EXERCISE REQUIREMENTS
Return all lines from the listing below in which the string "Files" occurs.

MATERIAL FOR THE TASK

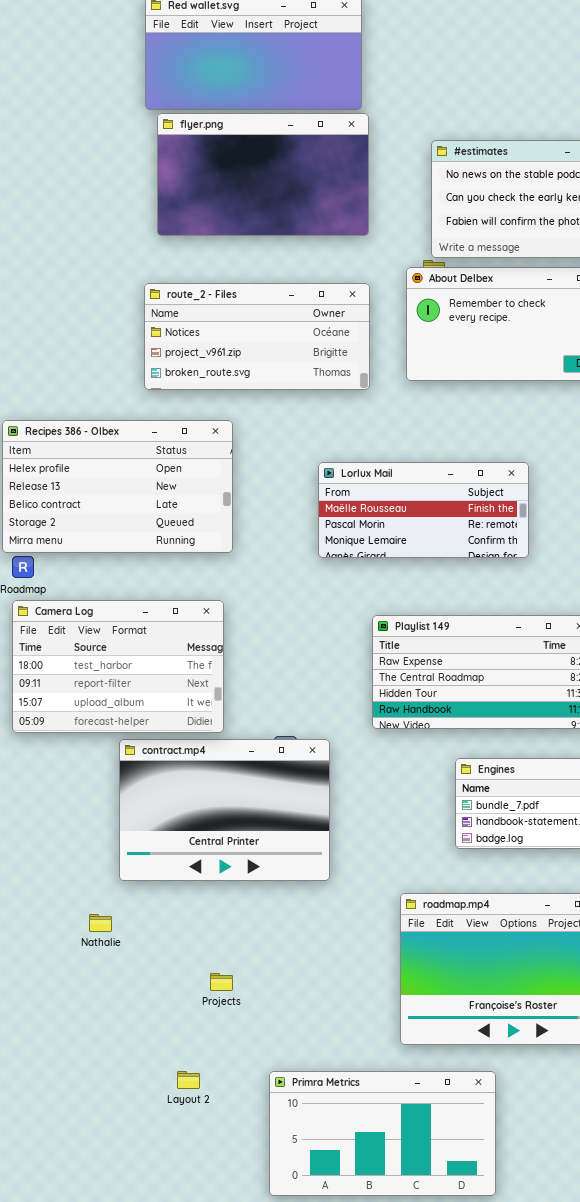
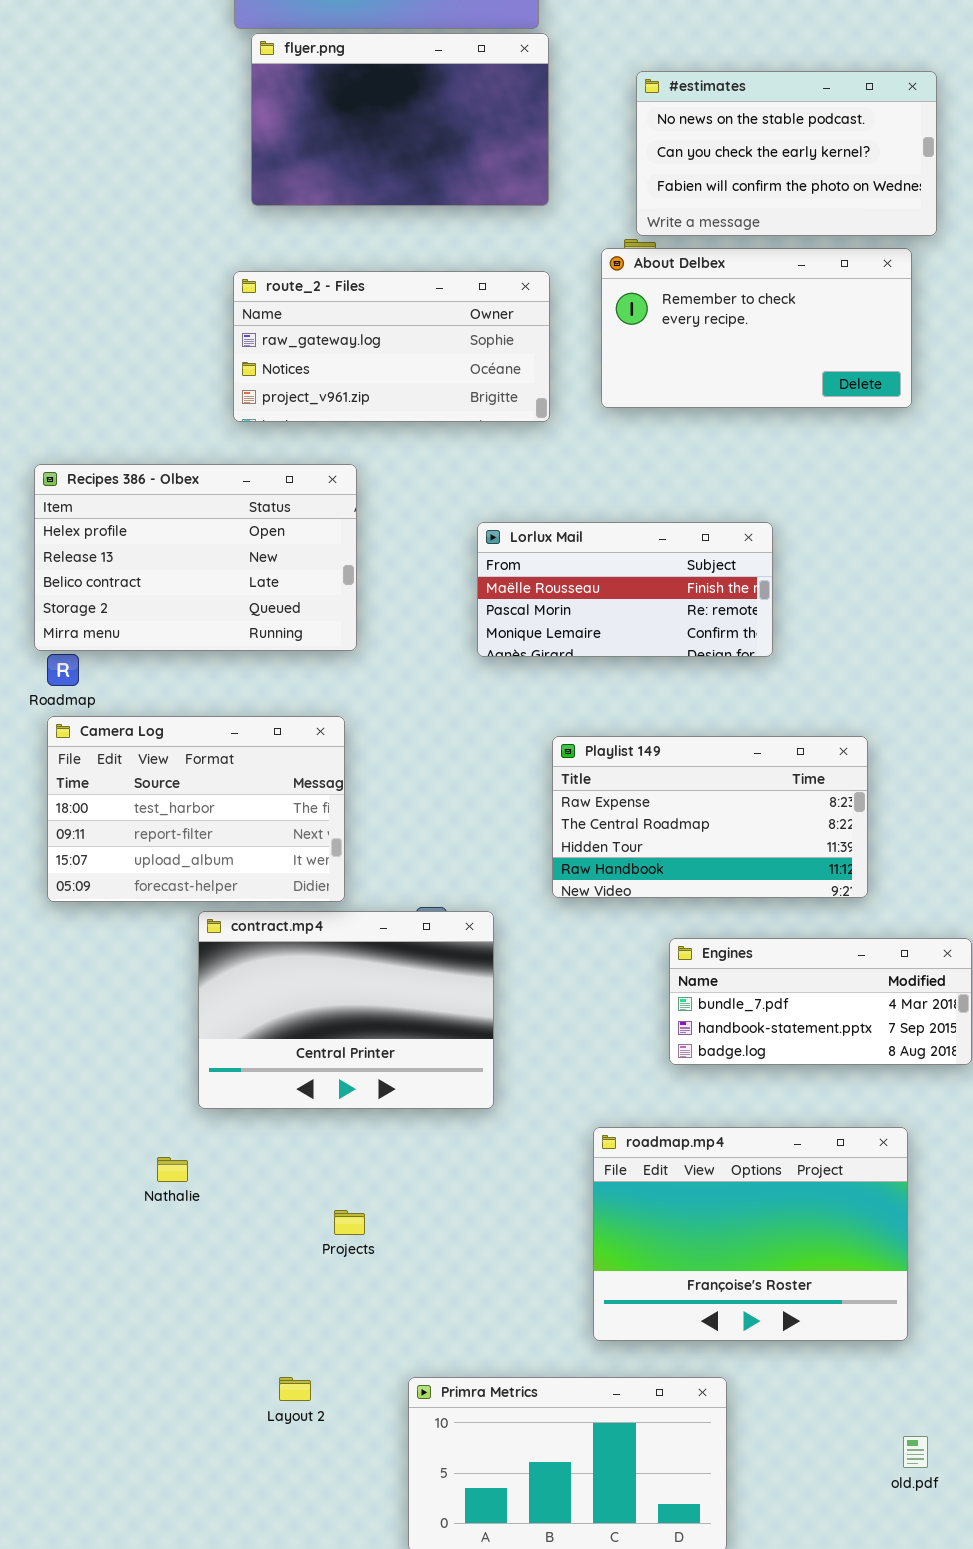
route_2 - Files: [144,283,370,390] -> [233,271,550,422], scrolled up 1 row
Projects: [210,973,233,991] -> [334,1210,365,1235], moved

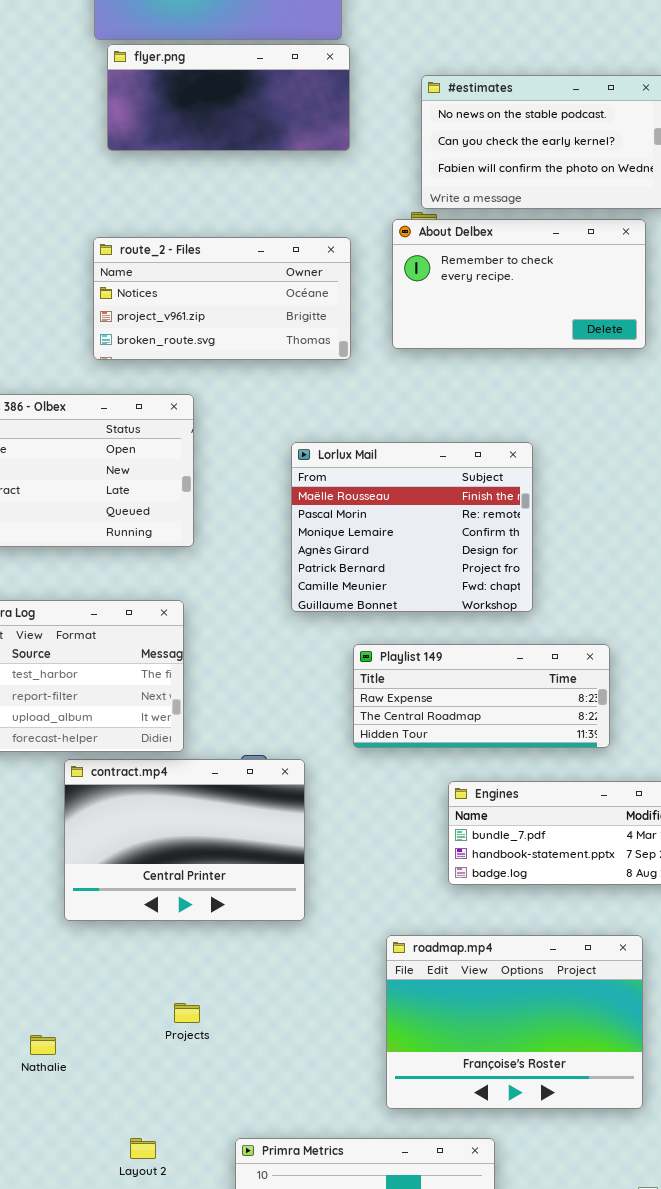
flyer.png: [251,33,549,206] -> [107,44,350,151], resized
route_2 - Files: [233,271,550,422] -> [93,237,351,360], scrolled down 1 row
Lorlux Mail: [477,522,773,657] -> [291,442,533,612], resized
Playlist 149: [552,736,868,898] -> [353,644,610,748], resized
Nathalie: [157,1157,188,1182] -> [30,1035,56,1055], moved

RESULT BELOW
route_2 - Files: [144,283,370,390] -> [233,271,550,422], scrolled up 1 row
route_2 - Files: [233,271,550,422] -> [93,237,351,360], scrolled down 1 row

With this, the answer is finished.